[Before-and-after object listings]
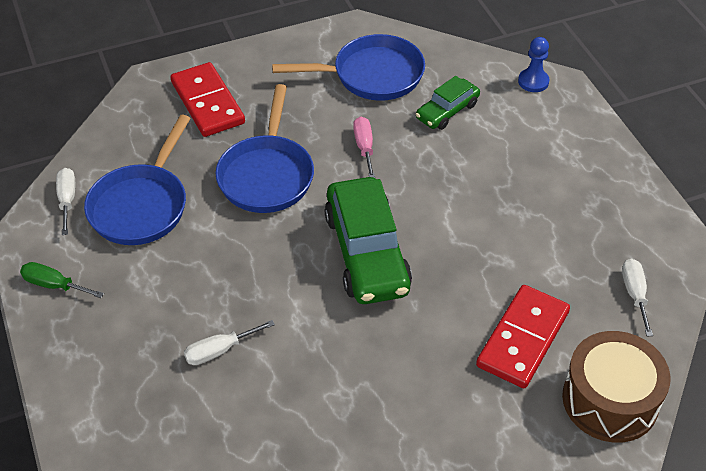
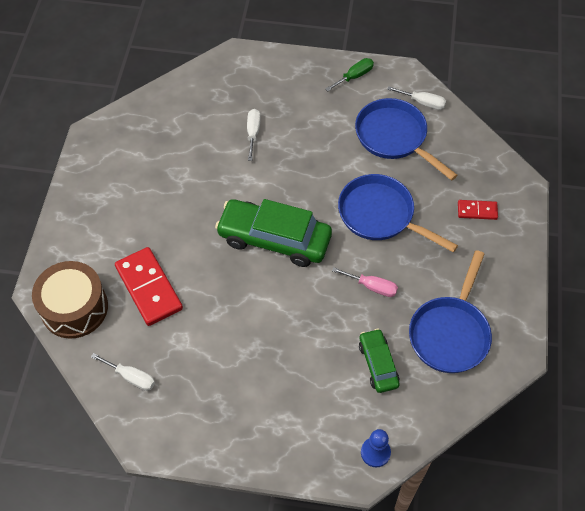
camera: 120 degrees right, 10 degrees up
red domino [171,62,245,137] -> red domino [458,200,498,220], size x0.52

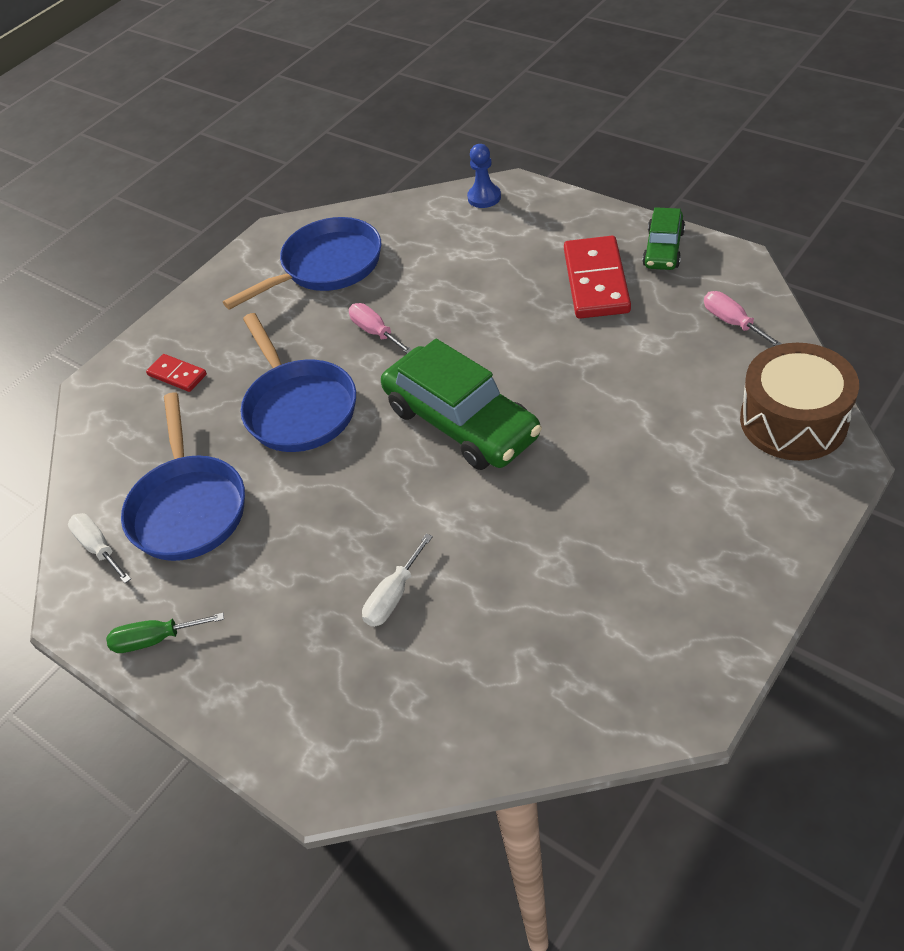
camera: 145 degrees left, 10 degrees down
white screwdriver [91,353,155,391] -> pink screwdriver [704,291,782,346]
red domino [115,247,183,326] -> red domino moved to [564,236,631,319]
green car [359,328,399,393] -> green car moved to [642,207,685,270]

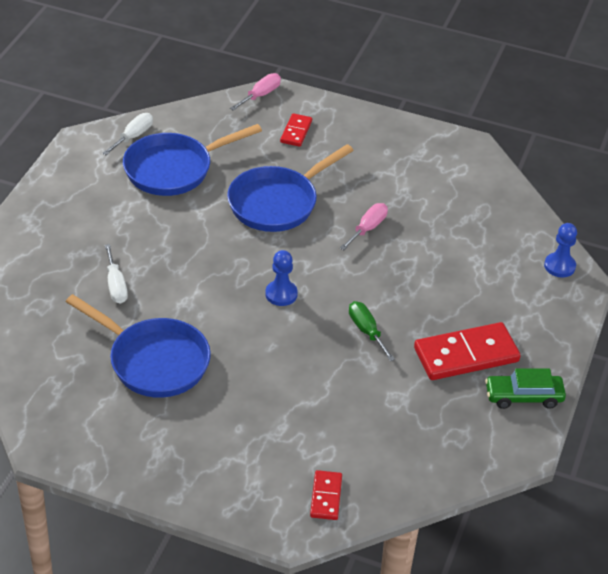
camera: 65 degrees right, 5 degrees down
green screwdriver [106,613,224,653] -> green screwdriver moved to [349,301,395,361]
blue pan [223,217,381,310] -> blue pan moved to [66,294,211,398]
white screwdriver [362,533,433,627] -> white screwdriver turned 120 degrees counterclockwise [105,244,128,304]
green car [381,339,542,470] -> blue pawn [265,250,298,306]
pink screwdriver [704,291,782,346] -> pink screwdriver moved to [230,73,281,111]
brown drum [740,343,859,461] -> red domino [310,470,342,520]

**WHAT YOU NEED TO DO**
Make an exact copy of the data, leaving its pictures out.

**OUTPUT FOR THIS TASK**
camera: 120 degrees right, 10 degrees up
red domino [171,62,245,137] -> red domino [458,200,498,220], size x0.52

camera: 145 degrees left, 10 degrees down
white screwdriver [91,353,155,391] -> pink screwdriver [704,291,782,346]
red domino [115,247,183,326] -> red domino moved to [564,236,631,319]
green car [359,328,399,393] -> green car moved to [642,207,685,270]

camera: 65 degrees right, 5 degrees down
green screwdriver [106,613,224,653] -> green screwdriver moved to [349,301,395,361]
blue pan [223,217,381,310] -> blue pan moved to [66,294,211,398]
white screwdriver [362,533,433,627] -> white screwdriver turned 120 degrees counterclockwise [105,244,128,304]
green car [381,339,542,470] -> blue pawn [265,250,298,306]
pink screwdriver [704,291,782,346] -> pink screwdriver moved to [230,73,281,111]
brown drum [740,343,859,461] -> red domino [310,470,342,520]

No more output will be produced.